*** DATA UNDER STUDY ***

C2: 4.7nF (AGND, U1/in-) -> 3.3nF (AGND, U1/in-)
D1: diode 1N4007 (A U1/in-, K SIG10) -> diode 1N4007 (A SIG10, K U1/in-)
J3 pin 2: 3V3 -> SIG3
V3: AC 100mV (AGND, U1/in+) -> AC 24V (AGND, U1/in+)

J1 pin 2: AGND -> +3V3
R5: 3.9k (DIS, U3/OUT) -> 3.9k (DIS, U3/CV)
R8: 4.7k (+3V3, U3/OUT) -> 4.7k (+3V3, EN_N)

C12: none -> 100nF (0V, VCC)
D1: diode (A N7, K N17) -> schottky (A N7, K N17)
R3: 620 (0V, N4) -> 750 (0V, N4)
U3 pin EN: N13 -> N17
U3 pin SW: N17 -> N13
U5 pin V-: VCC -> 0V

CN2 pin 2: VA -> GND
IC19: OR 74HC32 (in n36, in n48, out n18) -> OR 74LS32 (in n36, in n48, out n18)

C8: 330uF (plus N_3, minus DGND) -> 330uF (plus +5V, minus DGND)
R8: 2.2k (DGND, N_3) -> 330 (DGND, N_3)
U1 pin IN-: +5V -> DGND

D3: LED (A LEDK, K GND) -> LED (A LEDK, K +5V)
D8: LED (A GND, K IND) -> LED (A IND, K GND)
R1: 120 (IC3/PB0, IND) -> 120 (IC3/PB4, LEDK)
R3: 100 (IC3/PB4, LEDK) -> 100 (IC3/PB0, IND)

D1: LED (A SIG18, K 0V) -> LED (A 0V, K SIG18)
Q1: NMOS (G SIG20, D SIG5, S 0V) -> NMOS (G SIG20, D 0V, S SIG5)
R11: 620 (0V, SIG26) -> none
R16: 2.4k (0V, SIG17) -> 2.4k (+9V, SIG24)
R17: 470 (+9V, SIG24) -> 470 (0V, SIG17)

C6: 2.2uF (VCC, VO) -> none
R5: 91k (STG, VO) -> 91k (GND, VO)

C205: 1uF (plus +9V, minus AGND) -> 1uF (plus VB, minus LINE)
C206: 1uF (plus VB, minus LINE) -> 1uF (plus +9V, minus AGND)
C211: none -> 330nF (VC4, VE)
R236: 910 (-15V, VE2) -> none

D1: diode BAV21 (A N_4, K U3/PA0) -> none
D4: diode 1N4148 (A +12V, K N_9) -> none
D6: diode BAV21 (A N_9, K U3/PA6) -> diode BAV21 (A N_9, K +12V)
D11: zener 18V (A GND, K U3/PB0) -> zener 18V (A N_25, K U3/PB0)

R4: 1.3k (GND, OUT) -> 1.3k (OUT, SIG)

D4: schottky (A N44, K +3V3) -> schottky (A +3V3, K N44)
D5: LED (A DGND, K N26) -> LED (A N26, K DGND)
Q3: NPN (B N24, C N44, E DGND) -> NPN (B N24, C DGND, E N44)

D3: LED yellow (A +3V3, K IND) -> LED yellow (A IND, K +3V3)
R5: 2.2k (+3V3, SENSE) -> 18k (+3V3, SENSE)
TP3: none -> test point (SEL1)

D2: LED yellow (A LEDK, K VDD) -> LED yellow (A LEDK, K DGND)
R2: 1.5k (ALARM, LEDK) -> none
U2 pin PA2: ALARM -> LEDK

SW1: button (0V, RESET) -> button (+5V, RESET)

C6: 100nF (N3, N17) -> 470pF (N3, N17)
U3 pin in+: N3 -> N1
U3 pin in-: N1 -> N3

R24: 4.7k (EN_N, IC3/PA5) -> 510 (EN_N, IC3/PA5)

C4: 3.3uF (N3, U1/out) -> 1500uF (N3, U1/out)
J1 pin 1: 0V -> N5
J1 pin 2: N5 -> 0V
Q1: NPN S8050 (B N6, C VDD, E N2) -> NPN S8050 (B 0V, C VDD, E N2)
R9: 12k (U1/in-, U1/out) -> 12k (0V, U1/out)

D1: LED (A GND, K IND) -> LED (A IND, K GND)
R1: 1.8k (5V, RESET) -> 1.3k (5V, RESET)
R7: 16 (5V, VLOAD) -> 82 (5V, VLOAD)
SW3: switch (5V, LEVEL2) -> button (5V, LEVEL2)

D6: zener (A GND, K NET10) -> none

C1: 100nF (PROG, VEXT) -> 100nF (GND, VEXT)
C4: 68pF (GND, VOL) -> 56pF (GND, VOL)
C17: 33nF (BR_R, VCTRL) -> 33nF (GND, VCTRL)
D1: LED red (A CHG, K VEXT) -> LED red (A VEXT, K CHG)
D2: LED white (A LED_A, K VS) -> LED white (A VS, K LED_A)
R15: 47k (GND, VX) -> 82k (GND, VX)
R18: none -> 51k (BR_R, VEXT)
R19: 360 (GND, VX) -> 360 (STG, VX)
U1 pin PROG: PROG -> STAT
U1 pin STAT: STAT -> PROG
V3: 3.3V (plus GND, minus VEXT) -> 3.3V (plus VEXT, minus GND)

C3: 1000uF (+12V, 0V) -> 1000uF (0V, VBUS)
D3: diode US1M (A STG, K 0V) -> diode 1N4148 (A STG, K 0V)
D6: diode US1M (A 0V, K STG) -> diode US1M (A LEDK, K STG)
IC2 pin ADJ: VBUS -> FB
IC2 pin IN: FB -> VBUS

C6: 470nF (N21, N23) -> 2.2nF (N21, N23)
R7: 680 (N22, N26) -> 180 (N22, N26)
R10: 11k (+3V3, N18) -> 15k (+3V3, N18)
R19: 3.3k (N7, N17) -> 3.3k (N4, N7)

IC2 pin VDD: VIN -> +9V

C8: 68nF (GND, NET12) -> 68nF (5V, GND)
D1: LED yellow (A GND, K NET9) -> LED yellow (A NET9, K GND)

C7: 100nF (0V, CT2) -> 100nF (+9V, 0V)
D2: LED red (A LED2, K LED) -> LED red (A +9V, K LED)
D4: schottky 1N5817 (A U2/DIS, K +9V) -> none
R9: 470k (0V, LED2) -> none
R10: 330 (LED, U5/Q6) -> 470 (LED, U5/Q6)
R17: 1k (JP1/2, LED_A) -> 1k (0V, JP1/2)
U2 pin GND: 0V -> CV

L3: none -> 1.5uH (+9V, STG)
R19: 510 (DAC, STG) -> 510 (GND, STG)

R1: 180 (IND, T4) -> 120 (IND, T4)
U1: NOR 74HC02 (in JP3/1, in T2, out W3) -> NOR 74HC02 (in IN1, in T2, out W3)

*** End of DATA UNDER STUDY ***

Repeat the material above precisely.

C2: 4.7nF (AGND, U1/in-) -> 3.3nF (AGND, U1/in-)
D1: diode 1N4007 (A U1/in-, K SIG10) -> diode 1N4007 (A SIG10, K U1/in-)
J3 pin 2: 3V3 -> SIG3
V3: AC 100mV (AGND, U1/in+) -> AC 24V (AGND, U1/in+)

J1 pin 2: AGND -> +3V3
R5: 3.9k (DIS, U3/OUT) -> 3.9k (DIS, U3/CV)
R8: 4.7k (+3V3, U3/OUT) -> 4.7k (+3V3, EN_N)

C12: none -> 100nF (0V, VCC)
D1: diode (A N7, K N17) -> schottky (A N7, K N17)
R3: 620 (0V, N4) -> 750 (0V, N4)
U3 pin EN: N13 -> N17
U3 pin SW: N17 -> N13
U5 pin V-: VCC -> 0V

CN2 pin 2: VA -> GND
IC19: OR 74HC32 (in n36, in n48, out n18) -> OR 74LS32 (in n36, in n48, out n18)

C8: 330uF (plus N_3, minus DGND) -> 330uF (plus +5V, minus DGND)
R8: 2.2k (DGND, N_3) -> 330 (DGND, N_3)
U1 pin IN-: +5V -> DGND

D3: LED (A LEDK, K GND) -> LED (A LEDK, K +5V)
D8: LED (A GND, K IND) -> LED (A IND, K GND)
R1: 120 (IC3/PB0, IND) -> 120 (IC3/PB4, LEDK)
R3: 100 (IC3/PB4, LEDK) -> 100 (IC3/PB0, IND)

D1: LED (A SIG18, K 0V) -> LED (A 0V, K SIG18)
Q1: NMOS (G SIG20, D SIG5, S 0V) -> NMOS (G SIG20, D 0V, S SIG5)
R11: 620 (0V, SIG26) -> none
R16: 2.4k (0V, SIG17) -> 2.4k (+9V, SIG24)
R17: 470 (+9V, SIG24) -> 470 (0V, SIG17)

C6: 2.2uF (VCC, VO) -> none
R5: 91k (STG, VO) -> 91k (GND, VO)

C205: 1uF (plus +9V, minus AGND) -> 1uF (plus VB, minus LINE)
C206: 1uF (plus VB, minus LINE) -> 1uF (plus +9V, minus AGND)
C211: none -> 330nF (VC4, VE)
R236: 910 (-15V, VE2) -> none

D1: diode BAV21 (A N_4, K U3/PA0) -> none
D4: diode 1N4148 (A +12V, K N_9) -> none
D6: diode BAV21 (A N_9, K U3/PA6) -> diode BAV21 (A N_9, K +12V)
D11: zener 18V (A GND, K U3/PB0) -> zener 18V (A N_25, K U3/PB0)

R4: 1.3k (GND, OUT) -> 1.3k (OUT, SIG)

D4: schottky (A N44, K +3V3) -> schottky (A +3V3, K N44)
D5: LED (A DGND, K N26) -> LED (A N26, K DGND)
Q3: NPN (B N24, C N44, E DGND) -> NPN (B N24, C DGND, E N44)

D3: LED yellow (A +3V3, K IND) -> LED yellow (A IND, K +3V3)
R5: 2.2k (+3V3, SENSE) -> 18k (+3V3, SENSE)
TP3: none -> test point (SEL1)

D2: LED yellow (A LEDK, K VDD) -> LED yellow (A LEDK, K DGND)
R2: 1.5k (ALARM, LEDK) -> none
U2 pin PA2: ALARM -> LEDK

SW1: button (0V, RESET) -> button (+5V, RESET)

C6: 100nF (N3, N17) -> 470pF (N3, N17)
U3 pin in+: N3 -> N1
U3 pin in-: N1 -> N3

R24: 4.7k (EN_N, IC3/PA5) -> 510 (EN_N, IC3/PA5)

C4: 3.3uF (N3, U1/out) -> 1500uF (N3, U1/out)
J1 pin 1: 0V -> N5
J1 pin 2: N5 -> 0V
Q1: NPN S8050 (B N6, C VDD, E N2) -> NPN S8050 (B 0V, C VDD, E N2)
R9: 12k (U1/in-, U1/out) -> 12k (0V, U1/out)

D1: LED (A GND, K IND) -> LED (A IND, K GND)
R1: 1.8k (5V, RESET) -> 1.3k (5V, RESET)
R7: 16 (5V, VLOAD) -> 82 (5V, VLOAD)
SW3: switch (5V, LEVEL2) -> button (5V, LEVEL2)

D6: zener (A GND, K NET10) -> none

C1: 100nF (PROG, VEXT) -> 100nF (GND, VEXT)
C4: 68pF (GND, VOL) -> 56pF (GND, VOL)
C17: 33nF (BR_R, VCTRL) -> 33nF (GND, VCTRL)
D1: LED red (A CHG, K VEXT) -> LED red (A VEXT, K CHG)
D2: LED white (A LED_A, K VS) -> LED white (A VS, K LED_A)
R15: 47k (GND, VX) -> 82k (GND, VX)
R18: none -> 51k (BR_R, VEXT)
R19: 360 (GND, VX) -> 360 (STG, VX)
U1 pin PROG: PROG -> STAT
U1 pin STAT: STAT -> PROG
V3: 3.3V (plus GND, minus VEXT) -> 3.3V (plus VEXT, minus GND)

C3: 1000uF (+12V, 0V) -> 1000uF (0V, VBUS)
D3: diode US1M (A STG, K 0V) -> diode 1N4148 (A STG, K 0V)
D6: diode US1M (A 0V, K STG) -> diode US1M (A LEDK, K STG)
IC2 pin ADJ: VBUS -> FB
IC2 pin IN: FB -> VBUS

C6: 470nF (N21, N23) -> 2.2nF (N21, N23)
R7: 680 (N22, N26) -> 180 (N22, N26)
R10: 11k (+3V3, N18) -> 15k (+3V3, N18)
R19: 3.3k (N7, N17) -> 3.3k (N4, N7)

IC2 pin VDD: VIN -> +9V

C8: 68nF (GND, NET12) -> 68nF (5V, GND)
D1: LED yellow (A GND, K NET9) -> LED yellow (A NET9, K GND)

C7: 100nF (0V, CT2) -> 100nF (+9V, 0V)
D2: LED red (A LED2, K LED) -> LED red (A +9V, K LED)
D4: schottky 1N5817 (A U2/DIS, K +9V) -> none
R9: 470k (0V, LED2) -> none
R10: 330 (LED, U5/Q6) -> 470 (LED, U5/Q6)
R17: 1k (JP1/2, LED_A) -> 1k (0V, JP1/2)
U2 pin GND: 0V -> CV

L3: none -> 1.5uH (+9V, STG)
R19: 510 (DAC, STG) -> 510 (GND, STG)

R1: 180 (IND, T4) -> 120 (IND, T4)
U1: NOR 74HC02 (in JP3/1, in T2, out W3) -> NOR 74HC02 (in IN1, in T2, out W3)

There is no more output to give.